*** Begin section ***

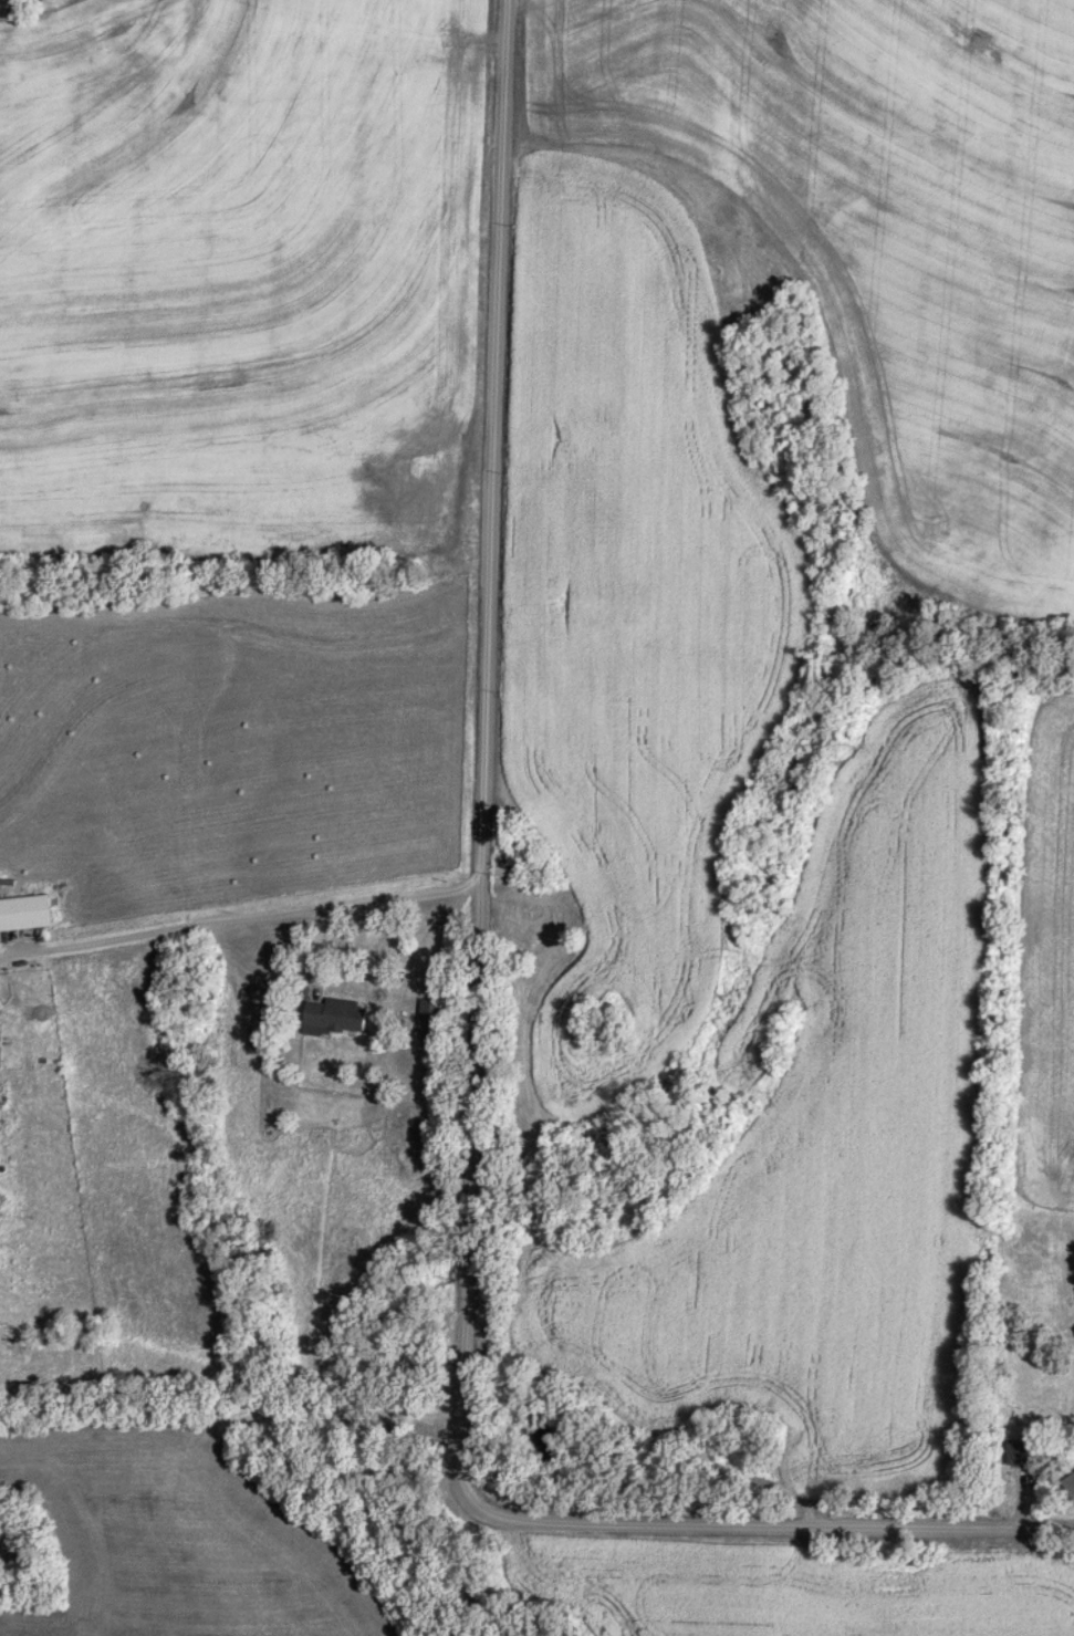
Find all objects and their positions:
building: (26, 912)
road: (238, 918)
building: (338, 1016)
building: (433, 1017)
building: (0, 1060)
road: (474, 1066)
building: (1026, 1452)
building: (1070, 1484)

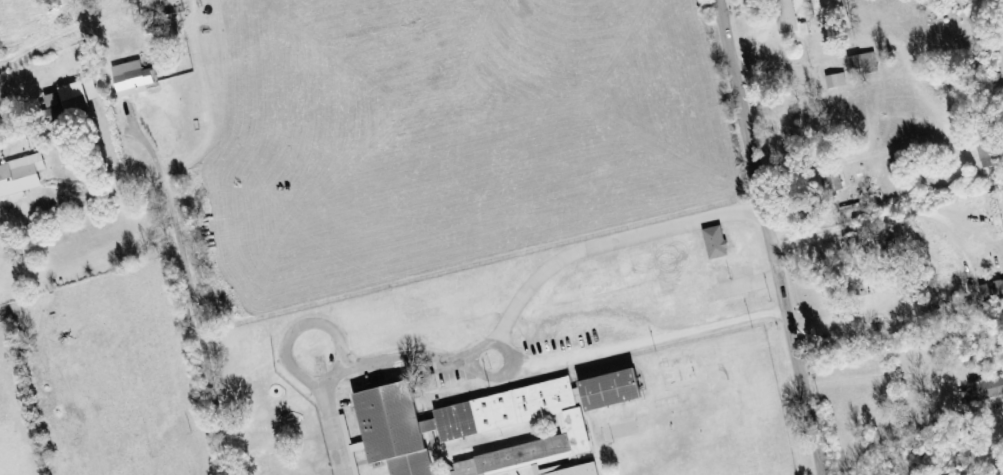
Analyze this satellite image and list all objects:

*** End section ***

ACTIVITY: Your reply is the full set of entries reproduced exactly, with images omitted.

ANSWER AREA:
Find all objects and their positions:
building: (26, 912)
road: (238, 918)
building: (338, 1016)
building: (433, 1017)
building: (0, 1060)
road: (474, 1066)
building: (1026, 1452)
building: (1070, 1484)

Analyze this satellite image and list all objects:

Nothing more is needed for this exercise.